● **Task description**:
Type out all the data below, word for word.

Records supplied below:

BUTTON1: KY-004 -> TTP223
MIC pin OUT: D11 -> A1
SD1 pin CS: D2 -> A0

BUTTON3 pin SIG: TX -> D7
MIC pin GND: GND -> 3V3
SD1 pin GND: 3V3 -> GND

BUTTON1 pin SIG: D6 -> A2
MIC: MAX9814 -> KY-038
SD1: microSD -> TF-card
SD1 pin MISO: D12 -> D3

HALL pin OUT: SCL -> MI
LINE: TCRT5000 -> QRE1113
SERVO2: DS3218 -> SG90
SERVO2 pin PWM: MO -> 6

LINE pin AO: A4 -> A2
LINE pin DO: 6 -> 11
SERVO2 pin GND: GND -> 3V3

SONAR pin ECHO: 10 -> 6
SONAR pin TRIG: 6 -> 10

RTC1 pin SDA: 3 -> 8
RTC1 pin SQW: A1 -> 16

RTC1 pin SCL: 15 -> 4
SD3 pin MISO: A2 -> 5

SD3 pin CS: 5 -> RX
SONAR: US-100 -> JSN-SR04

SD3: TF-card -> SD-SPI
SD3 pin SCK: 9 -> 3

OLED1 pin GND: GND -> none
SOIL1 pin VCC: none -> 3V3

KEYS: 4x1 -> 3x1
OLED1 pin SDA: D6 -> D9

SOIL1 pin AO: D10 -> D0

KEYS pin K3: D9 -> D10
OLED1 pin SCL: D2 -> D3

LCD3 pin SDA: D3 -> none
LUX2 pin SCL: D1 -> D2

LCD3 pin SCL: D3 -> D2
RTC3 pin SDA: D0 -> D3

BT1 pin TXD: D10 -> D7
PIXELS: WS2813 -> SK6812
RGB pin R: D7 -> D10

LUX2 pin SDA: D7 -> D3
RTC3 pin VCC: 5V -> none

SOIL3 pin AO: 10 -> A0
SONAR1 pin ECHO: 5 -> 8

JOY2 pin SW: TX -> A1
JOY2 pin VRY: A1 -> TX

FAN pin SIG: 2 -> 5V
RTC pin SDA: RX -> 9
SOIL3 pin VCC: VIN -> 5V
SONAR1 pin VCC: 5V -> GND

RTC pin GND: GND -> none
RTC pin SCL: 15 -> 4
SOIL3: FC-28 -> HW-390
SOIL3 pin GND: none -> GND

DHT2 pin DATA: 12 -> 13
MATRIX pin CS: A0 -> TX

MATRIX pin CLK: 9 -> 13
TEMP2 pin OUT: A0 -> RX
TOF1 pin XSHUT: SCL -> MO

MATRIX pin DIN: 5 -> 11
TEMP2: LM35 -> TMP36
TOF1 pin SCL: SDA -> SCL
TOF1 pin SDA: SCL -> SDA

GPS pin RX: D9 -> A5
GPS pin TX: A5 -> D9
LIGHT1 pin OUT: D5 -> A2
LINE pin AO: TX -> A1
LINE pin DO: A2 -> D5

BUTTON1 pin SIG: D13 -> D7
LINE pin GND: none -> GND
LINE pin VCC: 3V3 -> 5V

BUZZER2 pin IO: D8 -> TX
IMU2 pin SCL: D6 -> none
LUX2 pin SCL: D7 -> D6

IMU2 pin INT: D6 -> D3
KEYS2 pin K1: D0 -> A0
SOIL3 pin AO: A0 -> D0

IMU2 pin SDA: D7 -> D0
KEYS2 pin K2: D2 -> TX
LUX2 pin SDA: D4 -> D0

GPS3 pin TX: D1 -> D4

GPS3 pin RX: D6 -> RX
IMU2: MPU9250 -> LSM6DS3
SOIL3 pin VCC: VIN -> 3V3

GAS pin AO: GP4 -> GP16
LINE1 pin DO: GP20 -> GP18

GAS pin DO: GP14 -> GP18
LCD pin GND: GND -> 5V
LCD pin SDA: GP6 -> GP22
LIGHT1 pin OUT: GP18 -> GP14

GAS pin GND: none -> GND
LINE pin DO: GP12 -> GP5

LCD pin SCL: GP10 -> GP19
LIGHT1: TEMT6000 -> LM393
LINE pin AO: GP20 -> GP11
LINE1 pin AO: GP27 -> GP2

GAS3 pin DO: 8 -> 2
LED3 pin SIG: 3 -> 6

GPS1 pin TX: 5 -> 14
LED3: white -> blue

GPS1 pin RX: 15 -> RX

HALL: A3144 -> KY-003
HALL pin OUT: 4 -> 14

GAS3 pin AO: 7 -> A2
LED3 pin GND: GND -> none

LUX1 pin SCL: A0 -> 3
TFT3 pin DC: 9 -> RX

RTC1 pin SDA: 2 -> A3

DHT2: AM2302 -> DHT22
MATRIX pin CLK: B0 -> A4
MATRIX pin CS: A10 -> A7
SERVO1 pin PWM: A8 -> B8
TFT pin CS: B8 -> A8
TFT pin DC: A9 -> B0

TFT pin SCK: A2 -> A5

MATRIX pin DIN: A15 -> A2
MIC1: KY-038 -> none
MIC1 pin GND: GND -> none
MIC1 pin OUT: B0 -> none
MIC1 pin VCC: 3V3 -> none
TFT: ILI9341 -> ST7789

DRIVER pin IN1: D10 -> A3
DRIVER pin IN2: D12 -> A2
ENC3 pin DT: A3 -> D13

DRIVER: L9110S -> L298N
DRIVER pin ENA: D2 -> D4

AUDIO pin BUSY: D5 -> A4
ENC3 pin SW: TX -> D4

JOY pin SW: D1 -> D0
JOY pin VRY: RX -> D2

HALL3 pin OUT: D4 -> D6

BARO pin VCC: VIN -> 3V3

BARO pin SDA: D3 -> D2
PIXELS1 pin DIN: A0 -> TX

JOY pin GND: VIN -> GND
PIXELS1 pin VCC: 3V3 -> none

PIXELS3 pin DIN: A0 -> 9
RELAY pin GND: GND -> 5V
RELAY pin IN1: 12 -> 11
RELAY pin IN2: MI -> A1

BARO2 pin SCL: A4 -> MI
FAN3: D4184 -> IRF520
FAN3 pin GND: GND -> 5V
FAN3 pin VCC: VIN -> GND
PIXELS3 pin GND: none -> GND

End of Records supplied.

● **Exercise solution**:
BUTTON1: KY-004 -> TTP223
MIC pin OUT: D11 -> A1
SD1 pin CS: D2 -> A0

BUTTON3 pin SIG: TX -> D7
MIC pin GND: GND -> 3V3
SD1 pin GND: 3V3 -> GND

BUTTON1 pin SIG: D6 -> A2
MIC: MAX9814 -> KY-038
SD1: microSD -> TF-card
SD1 pin MISO: D12 -> D3

HALL pin OUT: SCL -> MI
LINE: TCRT5000 -> QRE1113
SERVO2: DS3218 -> SG90
SERVO2 pin PWM: MO -> 6

LINE pin AO: A4 -> A2
LINE pin DO: 6 -> 11
SERVO2 pin GND: GND -> 3V3

SONAR pin ECHO: 10 -> 6
SONAR pin TRIG: 6 -> 10

RTC1 pin SDA: 3 -> 8
RTC1 pin SQW: A1 -> 16

RTC1 pin SCL: 15 -> 4
SD3 pin MISO: A2 -> 5

SD3 pin CS: 5 -> RX
SONAR: US-100 -> JSN-SR04

SD3: TF-card -> SD-SPI
SD3 pin SCK: 9 -> 3

OLED1 pin GND: GND -> none
SOIL1 pin VCC: none -> 3V3

KEYS: 4x1 -> 3x1
OLED1 pin SDA: D6 -> D9

SOIL1 pin AO: D10 -> D0

KEYS pin K3: D9 -> D10
OLED1 pin SCL: D2 -> D3

LCD3 pin SDA: D3 -> none
LUX2 pin SCL: D1 -> D2

LCD3 pin SCL: D3 -> D2
RTC3 pin SDA: D0 -> D3

BT1 pin TXD: D10 -> D7
PIXELS: WS2813 -> SK6812
RGB pin R: D7 -> D10

LUX2 pin SDA: D7 -> D3
RTC3 pin VCC: 5V -> none

SOIL3 pin AO: 10 -> A0
SONAR1 pin ECHO: 5 -> 8

JOY2 pin SW: TX -> A1
JOY2 pin VRY: A1 -> TX

FAN pin SIG: 2 -> 5V
RTC pin SDA: RX -> 9
SOIL3 pin VCC: VIN -> 5V
SONAR1 pin VCC: 5V -> GND

RTC pin GND: GND -> none
RTC pin SCL: 15 -> 4
SOIL3: FC-28 -> HW-390
SOIL3 pin GND: none -> GND

DHT2 pin DATA: 12 -> 13
MATRIX pin CS: A0 -> TX

MATRIX pin CLK: 9 -> 13
TEMP2 pin OUT: A0 -> RX
TOF1 pin XSHUT: SCL -> MO

MATRIX pin DIN: 5 -> 11
TEMP2: LM35 -> TMP36
TOF1 pin SCL: SDA -> SCL
TOF1 pin SDA: SCL -> SDA

GPS pin RX: D9 -> A5
GPS pin TX: A5 -> D9
LIGHT1 pin OUT: D5 -> A2
LINE pin AO: TX -> A1
LINE pin DO: A2 -> D5

BUTTON1 pin SIG: D13 -> D7
LINE pin GND: none -> GND
LINE pin VCC: 3V3 -> 5V

BUZZER2 pin IO: D8 -> TX
IMU2 pin SCL: D6 -> none
LUX2 pin SCL: D7 -> D6

IMU2 pin INT: D6 -> D3
KEYS2 pin K1: D0 -> A0
SOIL3 pin AO: A0 -> D0

IMU2 pin SDA: D7 -> D0
KEYS2 pin K2: D2 -> TX
LUX2 pin SDA: D4 -> D0

GPS3 pin TX: D1 -> D4

GPS3 pin RX: D6 -> RX
IMU2: MPU9250 -> LSM6DS3
SOIL3 pin VCC: VIN -> 3V3

GAS pin AO: GP4 -> GP16
LINE1 pin DO: GP20 -> GP18

GAS pin DO: GP14 -> GP18
LCD pin GND: GND -> 5V
LCD pin SDA: GP6 -> GP22
LIGHT1 pin OUT: GP18 -> GP14

GAS pin GND: none -> GND
LINE pin DO: GP12 -> GP5

LCD pin SCL: GP10 -> GP19
LIGHT1: TEMT6000 -> LM393
LINE pin AO: GP20 -> GP11
LINE1 pin AO: GP27 -> GP2

GAS3 pin DO: 8 -> 2
LED3 pin SIG: 3 -> 6

GPS1 pin TX: 5 -> 14
LED3: white -> blue

GPS1 pin RX: 15 -> RX

HALL: A3144 -> KY-003
HALL pin OUT: 4 -> 14

GAS3 pin AO: 7 -> A2
LED3 pin GND: GND -> none

LUX1 pin SCL: A0 -> 3
TFT3 pin DC: 9 -> RX

RTC1 pin SDA: 2 -> A3

DHT2: AM2302 -> DHT22
MATRIX pin CLK: B0 -> A4
MATRIX pin CS: A10 -> A7
SERVO1 pin PWM: A8 -> B8
TFT pin CS: B8 -> A8
TFT pin DC: A9 -> B0

TFT pin SCK: A2 -> A5

MATRIX pin DIN: A15 -> A2
MIC1: KY-038 -> none
MIC1 pin GND: GND -> none
MIC1 pin OUT: B0 -> none
MIC1 pin VCC: 3V3 -> none
TFT: ILI9341 -> ST7789

DRIVER pin IN1: D10 -> A3
DRIVER pin IN2: D12 -> A2
ENC3 pin DT: A3 -> D13

DRIVER: L9110S -> L298N
DRIVER pin ENA: D2 -> D4

AUDIO pin BUSY: D5 -> A4
ENC3 pin SW: TX -> D4

JOY pin SW: D1 -> D0
JOY pin VRY: RX -> D2

HALL3 pin OUT: D4 -> D6

BARO pin VCC: VIN -> 3V3

BARO pin SDA: D3 -> D2
PIXELS1 pin DIN: A0 -> TX

JOY pin GND: VIN -> GND
PIXELS1 pin VCC: 3V3 -> none

PIXELS3 pin DIN: A0 -> 9
RELAY pin GND: GND -> 5V
RELAY pin IN1: 12 -> 11
RELAY pin IN2: MI -> A1

BARO2 pin SCL: A4 -> MI
FAN3: D4184 -> IRF520
FAN3 pin GND: GND -> 5V
FAN3 pin VCC: VIN -> GND
PIXELS3 pin GND: none -> GND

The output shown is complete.